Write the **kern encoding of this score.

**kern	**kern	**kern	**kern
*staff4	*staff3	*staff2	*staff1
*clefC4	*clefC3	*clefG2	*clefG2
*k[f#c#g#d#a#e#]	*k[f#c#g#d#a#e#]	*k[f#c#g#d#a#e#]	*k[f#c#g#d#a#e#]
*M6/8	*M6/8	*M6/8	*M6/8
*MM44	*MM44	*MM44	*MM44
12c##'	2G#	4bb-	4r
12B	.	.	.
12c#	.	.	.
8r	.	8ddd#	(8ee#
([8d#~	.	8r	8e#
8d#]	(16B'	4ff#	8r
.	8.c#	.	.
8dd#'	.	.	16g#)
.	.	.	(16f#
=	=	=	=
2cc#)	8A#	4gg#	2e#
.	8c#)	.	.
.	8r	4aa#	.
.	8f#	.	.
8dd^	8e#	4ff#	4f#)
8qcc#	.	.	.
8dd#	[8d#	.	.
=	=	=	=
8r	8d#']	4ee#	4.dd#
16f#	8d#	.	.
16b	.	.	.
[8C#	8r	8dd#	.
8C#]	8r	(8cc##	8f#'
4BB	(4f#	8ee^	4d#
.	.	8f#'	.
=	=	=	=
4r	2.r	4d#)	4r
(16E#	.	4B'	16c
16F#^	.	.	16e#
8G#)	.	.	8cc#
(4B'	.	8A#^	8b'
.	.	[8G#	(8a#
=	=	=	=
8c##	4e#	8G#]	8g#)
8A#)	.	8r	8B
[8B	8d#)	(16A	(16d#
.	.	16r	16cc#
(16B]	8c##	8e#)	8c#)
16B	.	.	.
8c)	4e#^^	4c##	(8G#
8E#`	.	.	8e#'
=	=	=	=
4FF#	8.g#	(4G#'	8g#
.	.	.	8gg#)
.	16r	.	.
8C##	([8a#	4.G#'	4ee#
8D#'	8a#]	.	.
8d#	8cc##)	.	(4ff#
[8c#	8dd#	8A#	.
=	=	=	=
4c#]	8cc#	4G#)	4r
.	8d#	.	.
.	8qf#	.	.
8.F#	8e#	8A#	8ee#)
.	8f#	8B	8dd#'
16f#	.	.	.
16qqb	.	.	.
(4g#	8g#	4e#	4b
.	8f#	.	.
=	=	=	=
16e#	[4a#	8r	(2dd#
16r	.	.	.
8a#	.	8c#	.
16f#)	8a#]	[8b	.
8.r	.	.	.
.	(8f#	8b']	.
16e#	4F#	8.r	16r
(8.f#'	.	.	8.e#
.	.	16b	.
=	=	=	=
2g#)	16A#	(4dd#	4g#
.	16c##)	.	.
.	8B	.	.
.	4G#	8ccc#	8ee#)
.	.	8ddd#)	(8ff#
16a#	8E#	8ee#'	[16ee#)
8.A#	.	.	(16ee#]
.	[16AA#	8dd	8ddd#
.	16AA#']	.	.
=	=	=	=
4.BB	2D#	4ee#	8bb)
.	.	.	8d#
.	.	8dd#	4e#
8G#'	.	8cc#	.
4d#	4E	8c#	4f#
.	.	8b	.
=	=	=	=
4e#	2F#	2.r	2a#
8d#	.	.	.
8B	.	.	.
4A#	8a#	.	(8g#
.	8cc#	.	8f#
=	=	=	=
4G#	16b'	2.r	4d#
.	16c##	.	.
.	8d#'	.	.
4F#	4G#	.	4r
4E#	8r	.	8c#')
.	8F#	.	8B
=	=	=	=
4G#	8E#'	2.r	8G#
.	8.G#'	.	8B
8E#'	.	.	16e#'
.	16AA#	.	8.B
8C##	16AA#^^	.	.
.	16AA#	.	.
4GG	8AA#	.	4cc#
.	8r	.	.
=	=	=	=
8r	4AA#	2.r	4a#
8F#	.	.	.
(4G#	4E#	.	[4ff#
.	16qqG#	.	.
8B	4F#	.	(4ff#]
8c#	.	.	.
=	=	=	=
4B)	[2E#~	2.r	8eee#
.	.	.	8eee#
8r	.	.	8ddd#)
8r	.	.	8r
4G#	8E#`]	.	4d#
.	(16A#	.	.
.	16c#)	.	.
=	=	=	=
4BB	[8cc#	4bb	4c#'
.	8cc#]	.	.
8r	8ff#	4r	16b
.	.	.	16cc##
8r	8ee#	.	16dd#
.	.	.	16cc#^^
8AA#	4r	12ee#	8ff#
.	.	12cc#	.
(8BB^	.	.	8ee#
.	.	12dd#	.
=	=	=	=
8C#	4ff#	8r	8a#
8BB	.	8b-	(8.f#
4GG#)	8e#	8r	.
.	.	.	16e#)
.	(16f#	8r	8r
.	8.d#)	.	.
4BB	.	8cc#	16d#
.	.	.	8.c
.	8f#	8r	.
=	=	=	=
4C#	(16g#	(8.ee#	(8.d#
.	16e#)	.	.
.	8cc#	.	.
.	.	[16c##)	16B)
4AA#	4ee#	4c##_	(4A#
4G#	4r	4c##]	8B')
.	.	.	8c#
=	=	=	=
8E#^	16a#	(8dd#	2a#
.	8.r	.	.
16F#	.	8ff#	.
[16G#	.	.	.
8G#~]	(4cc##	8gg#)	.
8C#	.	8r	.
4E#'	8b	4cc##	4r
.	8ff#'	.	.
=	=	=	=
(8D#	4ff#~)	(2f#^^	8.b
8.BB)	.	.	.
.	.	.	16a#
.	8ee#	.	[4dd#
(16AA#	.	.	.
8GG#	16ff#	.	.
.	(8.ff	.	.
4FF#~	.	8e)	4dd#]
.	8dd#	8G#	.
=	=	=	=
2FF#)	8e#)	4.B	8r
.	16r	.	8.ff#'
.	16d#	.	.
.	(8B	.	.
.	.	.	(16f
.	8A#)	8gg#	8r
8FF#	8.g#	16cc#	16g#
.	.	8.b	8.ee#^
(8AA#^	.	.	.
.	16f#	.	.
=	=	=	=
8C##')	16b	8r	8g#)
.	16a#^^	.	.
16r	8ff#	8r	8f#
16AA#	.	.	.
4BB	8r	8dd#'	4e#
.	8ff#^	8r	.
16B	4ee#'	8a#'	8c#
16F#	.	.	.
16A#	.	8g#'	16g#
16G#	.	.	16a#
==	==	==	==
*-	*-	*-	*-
——
- Uit te voeren taak
Haal uit de gegevens hierboven elke regel die de tekenreeks "kern" bevat. Het verschil tussen hoofdletters en kleine letters telt mee.

- Antwoord hieronder
Write the **kern encoding of this score.
**kern	**kern	**kern	**kern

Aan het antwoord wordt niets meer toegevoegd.